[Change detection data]
────────────────────
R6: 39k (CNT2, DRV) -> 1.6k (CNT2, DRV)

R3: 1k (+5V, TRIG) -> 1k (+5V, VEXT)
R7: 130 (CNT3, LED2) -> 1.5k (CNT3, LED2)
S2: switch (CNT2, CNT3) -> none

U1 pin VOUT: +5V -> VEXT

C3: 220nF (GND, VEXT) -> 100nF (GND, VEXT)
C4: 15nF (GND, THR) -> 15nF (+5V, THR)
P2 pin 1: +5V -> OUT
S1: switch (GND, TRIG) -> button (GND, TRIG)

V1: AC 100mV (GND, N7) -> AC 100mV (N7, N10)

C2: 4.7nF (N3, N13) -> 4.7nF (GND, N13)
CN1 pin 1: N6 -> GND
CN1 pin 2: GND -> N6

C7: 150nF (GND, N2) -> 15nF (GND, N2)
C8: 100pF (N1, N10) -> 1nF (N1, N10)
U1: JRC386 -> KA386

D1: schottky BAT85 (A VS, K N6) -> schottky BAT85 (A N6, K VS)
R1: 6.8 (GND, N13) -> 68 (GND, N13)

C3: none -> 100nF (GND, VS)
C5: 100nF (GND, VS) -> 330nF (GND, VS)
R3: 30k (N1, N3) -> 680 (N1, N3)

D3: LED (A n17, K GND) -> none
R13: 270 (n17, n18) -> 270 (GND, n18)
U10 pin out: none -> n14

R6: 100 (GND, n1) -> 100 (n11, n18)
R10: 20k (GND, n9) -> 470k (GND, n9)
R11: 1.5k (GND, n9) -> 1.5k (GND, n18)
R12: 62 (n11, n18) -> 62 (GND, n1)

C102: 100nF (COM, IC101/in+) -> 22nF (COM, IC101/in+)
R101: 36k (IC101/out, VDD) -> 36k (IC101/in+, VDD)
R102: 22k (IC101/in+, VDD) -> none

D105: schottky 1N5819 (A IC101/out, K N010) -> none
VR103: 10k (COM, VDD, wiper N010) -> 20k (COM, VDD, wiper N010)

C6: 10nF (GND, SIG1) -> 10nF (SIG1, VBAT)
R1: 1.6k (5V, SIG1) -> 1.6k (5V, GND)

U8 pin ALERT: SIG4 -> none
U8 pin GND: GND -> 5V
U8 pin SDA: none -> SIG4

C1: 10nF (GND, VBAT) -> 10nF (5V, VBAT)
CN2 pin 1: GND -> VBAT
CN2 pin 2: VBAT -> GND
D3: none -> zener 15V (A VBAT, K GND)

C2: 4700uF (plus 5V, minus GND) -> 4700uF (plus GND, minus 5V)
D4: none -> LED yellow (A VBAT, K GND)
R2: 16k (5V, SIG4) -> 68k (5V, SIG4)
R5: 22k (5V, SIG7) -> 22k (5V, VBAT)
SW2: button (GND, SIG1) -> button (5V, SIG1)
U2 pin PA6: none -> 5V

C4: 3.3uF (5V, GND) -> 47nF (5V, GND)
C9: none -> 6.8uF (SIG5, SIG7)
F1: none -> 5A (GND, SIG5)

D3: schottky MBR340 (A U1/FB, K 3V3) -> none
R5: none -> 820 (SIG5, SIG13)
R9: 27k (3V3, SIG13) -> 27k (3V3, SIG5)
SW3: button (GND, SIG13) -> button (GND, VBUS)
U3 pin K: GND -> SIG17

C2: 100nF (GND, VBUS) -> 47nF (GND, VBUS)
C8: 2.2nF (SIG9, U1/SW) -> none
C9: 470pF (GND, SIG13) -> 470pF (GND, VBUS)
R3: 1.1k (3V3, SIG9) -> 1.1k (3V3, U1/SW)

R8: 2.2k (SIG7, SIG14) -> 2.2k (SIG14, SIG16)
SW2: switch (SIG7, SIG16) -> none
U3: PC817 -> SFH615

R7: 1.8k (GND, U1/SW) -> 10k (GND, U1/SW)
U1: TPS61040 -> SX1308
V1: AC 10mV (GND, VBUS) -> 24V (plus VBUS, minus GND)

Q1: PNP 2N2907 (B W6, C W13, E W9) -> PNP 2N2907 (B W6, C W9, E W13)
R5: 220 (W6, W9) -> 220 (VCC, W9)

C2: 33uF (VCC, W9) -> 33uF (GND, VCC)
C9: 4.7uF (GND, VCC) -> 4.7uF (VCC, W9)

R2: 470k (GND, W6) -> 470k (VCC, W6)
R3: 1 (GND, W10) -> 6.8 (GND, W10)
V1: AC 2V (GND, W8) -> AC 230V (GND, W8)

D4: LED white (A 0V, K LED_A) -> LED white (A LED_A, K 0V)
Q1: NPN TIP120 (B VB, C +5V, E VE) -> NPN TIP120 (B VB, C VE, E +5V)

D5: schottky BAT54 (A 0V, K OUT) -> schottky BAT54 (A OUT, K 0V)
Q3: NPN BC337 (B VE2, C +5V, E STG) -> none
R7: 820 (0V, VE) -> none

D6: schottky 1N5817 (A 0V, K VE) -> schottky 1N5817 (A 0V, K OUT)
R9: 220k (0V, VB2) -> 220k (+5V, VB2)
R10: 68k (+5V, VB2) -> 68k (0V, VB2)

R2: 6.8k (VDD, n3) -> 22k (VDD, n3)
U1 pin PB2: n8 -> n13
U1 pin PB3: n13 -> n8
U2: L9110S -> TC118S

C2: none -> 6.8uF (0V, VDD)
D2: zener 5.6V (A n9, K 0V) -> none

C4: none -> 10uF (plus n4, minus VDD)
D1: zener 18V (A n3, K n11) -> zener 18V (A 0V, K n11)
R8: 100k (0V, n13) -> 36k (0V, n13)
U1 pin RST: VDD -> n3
────────────────────
What you should do:
Above are the entries. Copy exactly the part that opens with the line containing "CN1 pin 2: GND -> N6" and closes with the line containing "C6: 10nF (GND, SIG1) -> 10nF (SIG1, VBAT)", and no more.

Answer for the task:
CN1 pin 2: GND -> N6

C7: 150nF (GND, N2) -> 15nF (GND, N2)
C8: 100pF (N1, N10) -> 1nF (N1, N10)
U1: JRC386 -> KA386

D1: schottky BAT85 (A VS, K N6) -> schottky BAT85 (A N6, K VS)
R1: 6.8 (GND, N13) -> 68 (GND, N13)

C3: none -> 100nF (GND, VS)
C5: 100nF (GND, VS) -> 330nF (GND, VS)
R3: 30k (N1, N3) -> 680 (N1, N3)

D3: LED (A n17, K GND) -> none
R13: 270 (n17, n18) -> 270 (GND, n18)
U10 pin out: none -> n14

R6: 100 (GND, n1) -> 100 (n11, n18)
R10: 20k (GND, n9) -> 470k (GND, n9)
R11: 1.5k (GND, n9) -> 1.5k (GND, n18)
R12: 62 (n11, n18) -> 62 (GND, n1)

C102: 100nF (COM, IC101/in+) -> 22nF (COM, IC101/in+)
R101: 36k (IC101/out, VDD) -> 36k (IC101/in+, VDD)
R102: 22k (IC101/in+, VDD) -> none

D105: schottky 1N5819 (A IC101/out, K N010) -> none
VR103: 10k (COM, VDD, wiper N010) -> 20k (COM, VDD, wiper N010)

C6: 10nF (GND, SIG1) -> 10nF (SIG1, VBAT)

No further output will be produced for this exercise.